Extracted records
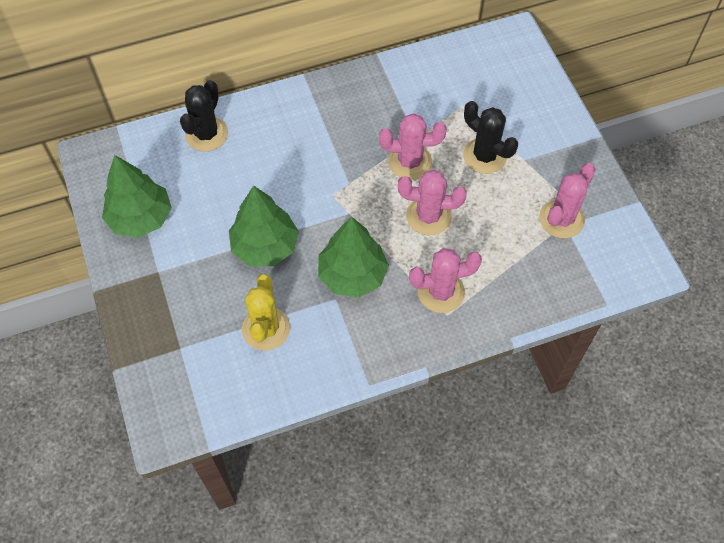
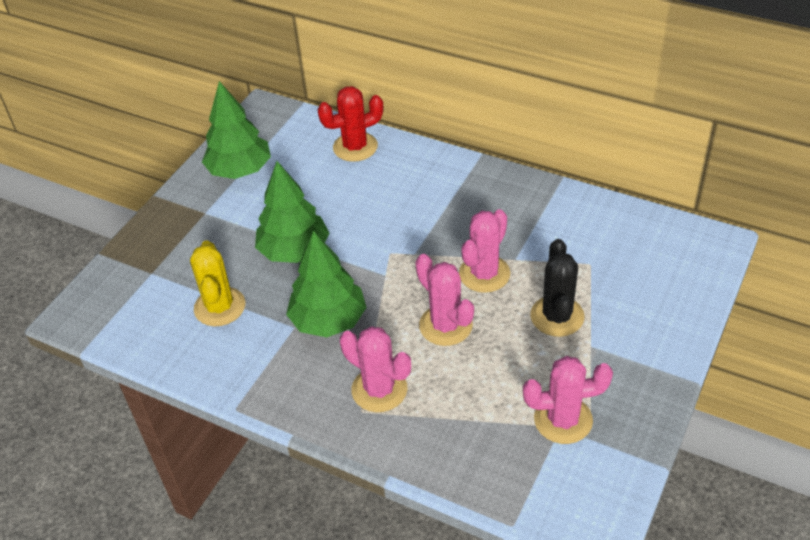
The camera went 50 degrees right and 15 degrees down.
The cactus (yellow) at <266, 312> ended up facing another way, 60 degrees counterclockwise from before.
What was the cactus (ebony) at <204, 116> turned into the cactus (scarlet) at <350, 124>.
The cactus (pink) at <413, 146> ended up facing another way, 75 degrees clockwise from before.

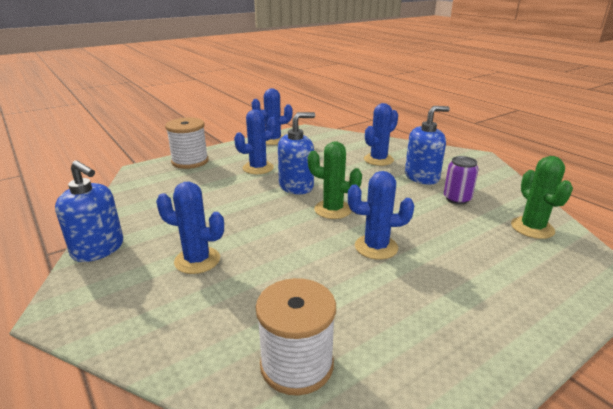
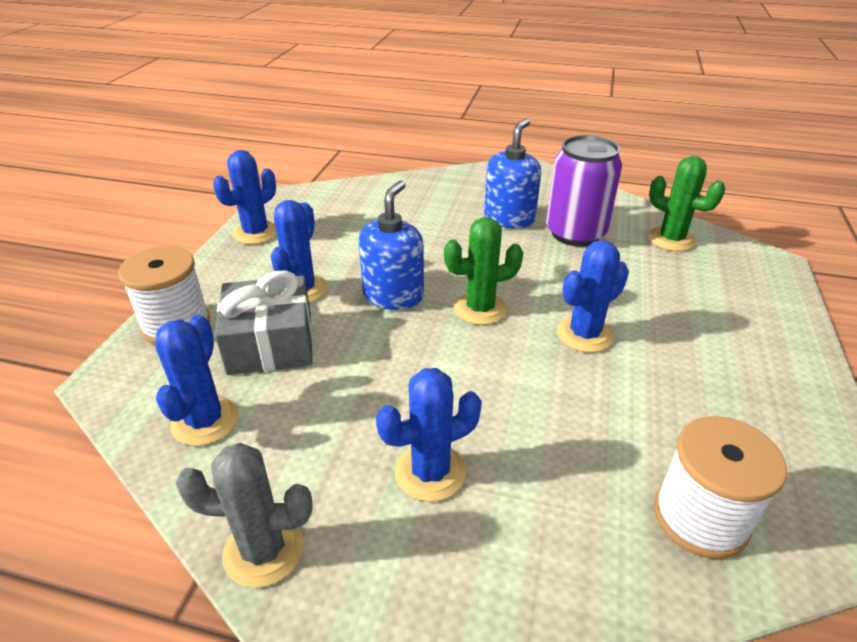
The camera went 40 degrees left and 10 degrees up.
The cactus (cobalt) ended up elsewhere, having gone from <381, 134> to <196, 380>.
Where the soap pump (cobalt) stood at <89, 211>, the cactus (gray) came to stand at <244, 515>.
The second view gained the present (gray) at <264, 322>.
The size of the can (royal purple) at <461, 180> changed by a factor of 1.75.

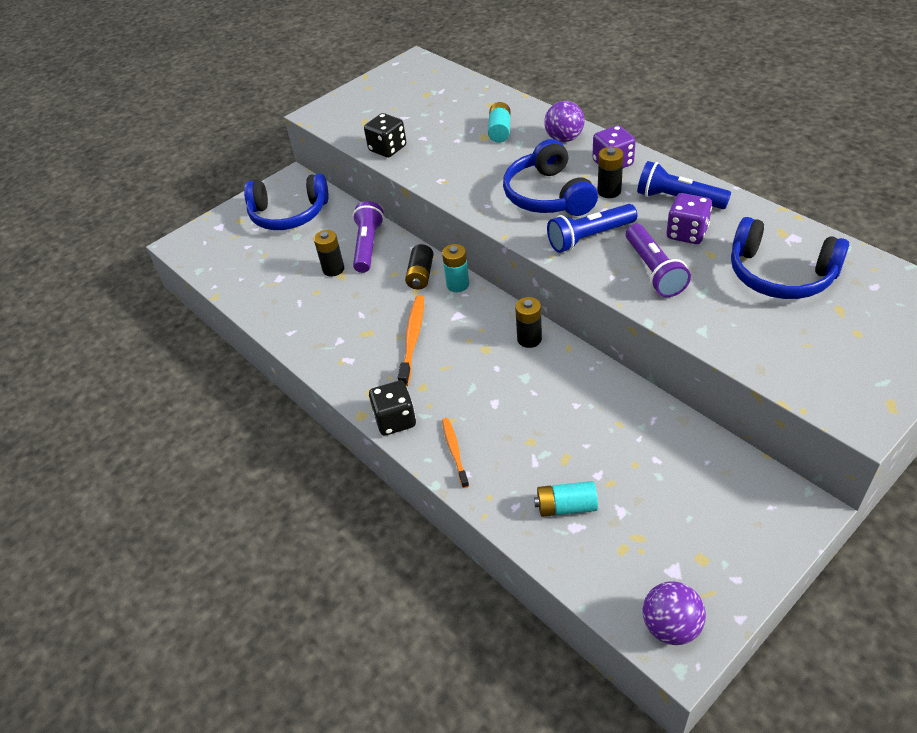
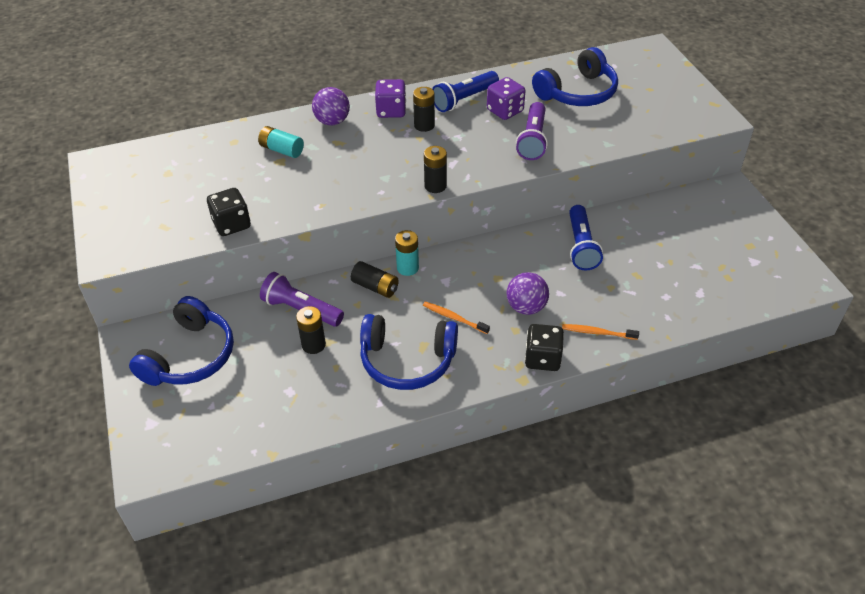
The camera went 70 degrees left and 0 degrees up.
The over-ear headphones (cobalt) ended up elsewhere, having gone from <550, 177> to <409, 352>.
The size of the toothbrush (orange) at <411, 341> changed by a factor of 0.64.
The power cell (ebony) ended up elsewhere, having gone from <528, 322> to <435, 169>.
The play ball (royal purple) ended up elsewhere, having gone from <674, 613> to <528, 293>.
The torch (royal purple) at <658, 260> ended up facing another way, 90 degrees clockwise from before.
The torch (cobalt) ended up elsewhere, having gone from <592, 228> to <586, 237>.
The second view lost the power cell (teal) at <566, 499>.

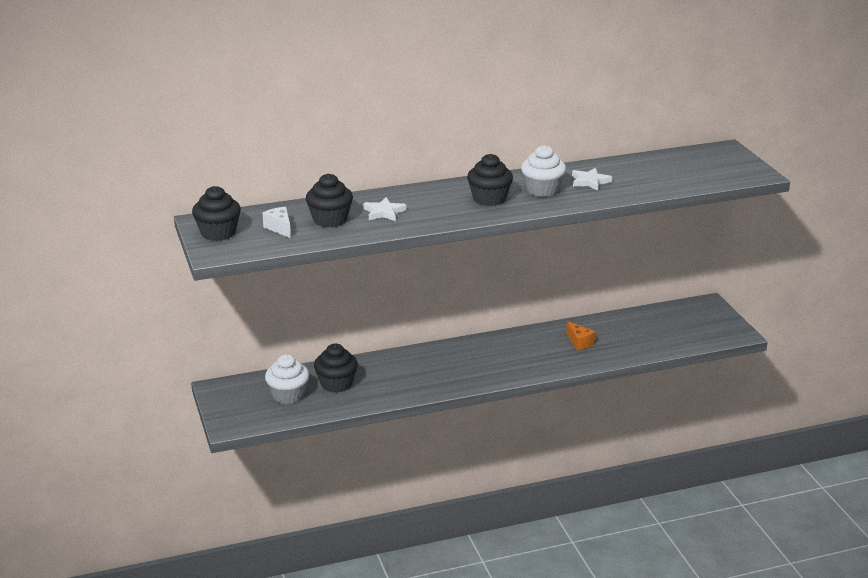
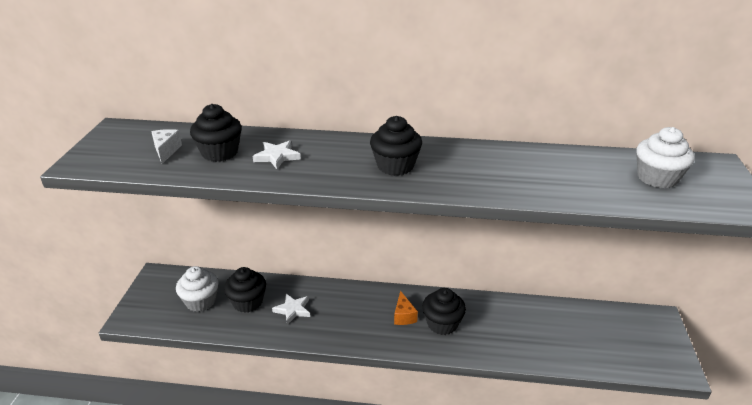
The camera went 25 degrees right and 5 degrees up.
The star (white) ended up elsewhere, having gone from <592, 179> to <291, 309>.
The piece of cheese (orange) ended up elsewhere, having gone from <581, 335> to <406, 308>.
The muffin (ebony) ended up elsewhere, having gone from <216, 213> to <444, 311>.
The muffin (white) ended up elsewhere, having gone from <543, 171> to <665, 157>.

▶ **EXERCISE AIM**:
Your copy should hold only the lines running from the one that contains "The second view lost" through the final line of the data; transcribe them exactly, both ends included, and leave pictures out.

▶ **WRITTEN SOLUTION**:
The second view lost the power cell (teal) at <566, 499>.

The camera went 25 degrees right and 5 degrees up.
The star (white) ended up elsewhere, having gone from <592, 179> to <291, 309>.
The piece of cheese (orange) ended up elsewhere, having gone from <581, 335> to <406, 308>.
The muffin (ebony) ended up elsewhere, having gone from <216, 213> to <444, 311>.
The muffin (white) ended up elsewhere, having gone from <543, 171> to <665, 157>.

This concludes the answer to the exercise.